◆ EXERCISE
Scan the entries below and say how many lines contain "hexagon". Write only the number.

◆ ENTRIES PROVIDED

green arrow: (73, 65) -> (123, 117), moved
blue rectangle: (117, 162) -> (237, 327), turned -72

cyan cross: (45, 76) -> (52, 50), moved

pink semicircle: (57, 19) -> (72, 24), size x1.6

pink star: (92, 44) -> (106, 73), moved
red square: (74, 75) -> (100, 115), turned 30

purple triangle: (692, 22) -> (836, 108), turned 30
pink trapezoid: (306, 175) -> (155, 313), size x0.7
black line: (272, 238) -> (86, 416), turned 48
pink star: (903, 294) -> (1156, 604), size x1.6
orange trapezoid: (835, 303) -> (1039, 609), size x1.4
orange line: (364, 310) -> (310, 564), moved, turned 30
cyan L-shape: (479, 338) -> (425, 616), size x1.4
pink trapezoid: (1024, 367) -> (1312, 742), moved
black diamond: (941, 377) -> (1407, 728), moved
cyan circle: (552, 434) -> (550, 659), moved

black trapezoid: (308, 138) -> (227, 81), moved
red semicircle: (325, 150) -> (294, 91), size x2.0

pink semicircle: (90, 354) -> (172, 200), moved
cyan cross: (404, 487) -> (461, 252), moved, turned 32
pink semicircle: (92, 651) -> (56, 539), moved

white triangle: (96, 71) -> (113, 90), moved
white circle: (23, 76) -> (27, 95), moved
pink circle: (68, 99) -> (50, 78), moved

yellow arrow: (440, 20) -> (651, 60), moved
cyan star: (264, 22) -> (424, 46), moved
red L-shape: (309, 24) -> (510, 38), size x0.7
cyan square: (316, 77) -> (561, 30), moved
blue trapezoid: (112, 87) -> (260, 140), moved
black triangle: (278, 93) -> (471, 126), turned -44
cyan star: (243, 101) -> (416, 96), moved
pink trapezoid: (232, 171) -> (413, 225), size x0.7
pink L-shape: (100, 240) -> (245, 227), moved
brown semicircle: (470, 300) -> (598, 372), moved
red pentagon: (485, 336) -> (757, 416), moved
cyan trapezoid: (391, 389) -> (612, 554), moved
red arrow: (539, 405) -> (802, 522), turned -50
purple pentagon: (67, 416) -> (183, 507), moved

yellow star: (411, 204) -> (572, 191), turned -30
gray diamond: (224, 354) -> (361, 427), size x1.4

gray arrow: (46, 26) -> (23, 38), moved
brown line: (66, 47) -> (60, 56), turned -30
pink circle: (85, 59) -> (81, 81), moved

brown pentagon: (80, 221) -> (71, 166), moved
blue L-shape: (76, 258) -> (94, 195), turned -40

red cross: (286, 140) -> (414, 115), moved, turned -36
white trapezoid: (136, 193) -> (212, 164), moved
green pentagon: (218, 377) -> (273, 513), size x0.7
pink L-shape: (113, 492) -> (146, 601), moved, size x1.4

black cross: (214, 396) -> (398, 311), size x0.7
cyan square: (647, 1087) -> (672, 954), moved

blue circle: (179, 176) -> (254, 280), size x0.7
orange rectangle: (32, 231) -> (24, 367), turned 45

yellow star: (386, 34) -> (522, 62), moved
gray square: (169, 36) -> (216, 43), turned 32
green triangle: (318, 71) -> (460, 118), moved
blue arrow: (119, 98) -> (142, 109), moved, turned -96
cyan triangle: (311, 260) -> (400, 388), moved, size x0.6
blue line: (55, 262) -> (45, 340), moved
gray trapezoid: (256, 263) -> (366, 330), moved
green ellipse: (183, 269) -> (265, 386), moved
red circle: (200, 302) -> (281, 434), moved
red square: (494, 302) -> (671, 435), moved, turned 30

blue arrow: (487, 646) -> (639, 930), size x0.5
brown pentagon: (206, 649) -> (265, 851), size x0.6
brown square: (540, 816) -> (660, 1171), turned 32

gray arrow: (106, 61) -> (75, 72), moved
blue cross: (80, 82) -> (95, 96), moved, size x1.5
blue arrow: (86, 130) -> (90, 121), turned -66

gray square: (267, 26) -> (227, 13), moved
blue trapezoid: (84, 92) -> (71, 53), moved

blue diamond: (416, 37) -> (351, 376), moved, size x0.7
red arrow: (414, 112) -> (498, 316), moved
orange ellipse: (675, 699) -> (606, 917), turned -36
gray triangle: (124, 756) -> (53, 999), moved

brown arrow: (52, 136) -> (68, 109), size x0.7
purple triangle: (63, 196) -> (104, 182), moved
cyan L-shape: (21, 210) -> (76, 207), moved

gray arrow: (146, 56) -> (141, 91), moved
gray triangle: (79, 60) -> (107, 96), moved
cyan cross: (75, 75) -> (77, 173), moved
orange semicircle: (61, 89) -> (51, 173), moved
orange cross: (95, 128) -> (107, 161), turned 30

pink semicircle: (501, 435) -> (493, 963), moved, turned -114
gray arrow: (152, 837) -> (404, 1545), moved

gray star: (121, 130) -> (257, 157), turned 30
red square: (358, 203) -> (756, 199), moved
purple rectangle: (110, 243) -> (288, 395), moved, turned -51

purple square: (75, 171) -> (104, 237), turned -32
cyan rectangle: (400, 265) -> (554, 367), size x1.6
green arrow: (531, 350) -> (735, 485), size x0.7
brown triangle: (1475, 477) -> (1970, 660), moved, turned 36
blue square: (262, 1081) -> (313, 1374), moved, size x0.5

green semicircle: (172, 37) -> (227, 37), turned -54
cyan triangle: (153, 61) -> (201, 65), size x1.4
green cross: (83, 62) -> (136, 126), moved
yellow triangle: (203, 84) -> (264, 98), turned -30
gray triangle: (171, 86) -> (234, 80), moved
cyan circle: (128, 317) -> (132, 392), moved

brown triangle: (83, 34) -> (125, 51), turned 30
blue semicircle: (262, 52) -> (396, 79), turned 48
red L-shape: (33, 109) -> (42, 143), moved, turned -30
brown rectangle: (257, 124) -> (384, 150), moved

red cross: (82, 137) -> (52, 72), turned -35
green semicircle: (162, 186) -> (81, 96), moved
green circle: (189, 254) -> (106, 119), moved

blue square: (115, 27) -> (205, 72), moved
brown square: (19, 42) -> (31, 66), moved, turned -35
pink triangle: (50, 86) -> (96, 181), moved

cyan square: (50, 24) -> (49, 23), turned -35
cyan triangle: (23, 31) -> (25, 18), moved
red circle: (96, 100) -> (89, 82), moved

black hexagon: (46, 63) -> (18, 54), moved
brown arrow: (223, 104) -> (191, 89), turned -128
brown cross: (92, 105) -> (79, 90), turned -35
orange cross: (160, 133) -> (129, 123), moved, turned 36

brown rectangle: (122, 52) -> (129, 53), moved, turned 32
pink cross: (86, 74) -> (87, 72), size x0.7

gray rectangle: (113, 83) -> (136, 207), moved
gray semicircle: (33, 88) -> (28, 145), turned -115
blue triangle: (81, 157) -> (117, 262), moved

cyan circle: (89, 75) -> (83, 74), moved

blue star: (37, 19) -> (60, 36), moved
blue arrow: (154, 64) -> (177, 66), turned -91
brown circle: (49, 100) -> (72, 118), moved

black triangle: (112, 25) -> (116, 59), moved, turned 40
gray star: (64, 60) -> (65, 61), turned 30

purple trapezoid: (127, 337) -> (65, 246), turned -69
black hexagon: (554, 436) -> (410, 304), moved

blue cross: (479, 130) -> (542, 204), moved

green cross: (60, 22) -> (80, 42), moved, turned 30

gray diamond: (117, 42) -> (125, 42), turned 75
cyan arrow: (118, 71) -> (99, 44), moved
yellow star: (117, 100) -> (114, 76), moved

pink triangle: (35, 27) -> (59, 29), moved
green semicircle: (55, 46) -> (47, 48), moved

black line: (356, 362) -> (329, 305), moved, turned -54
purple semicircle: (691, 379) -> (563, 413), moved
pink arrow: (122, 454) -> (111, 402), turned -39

◆ EXERCISE SOLUTION
2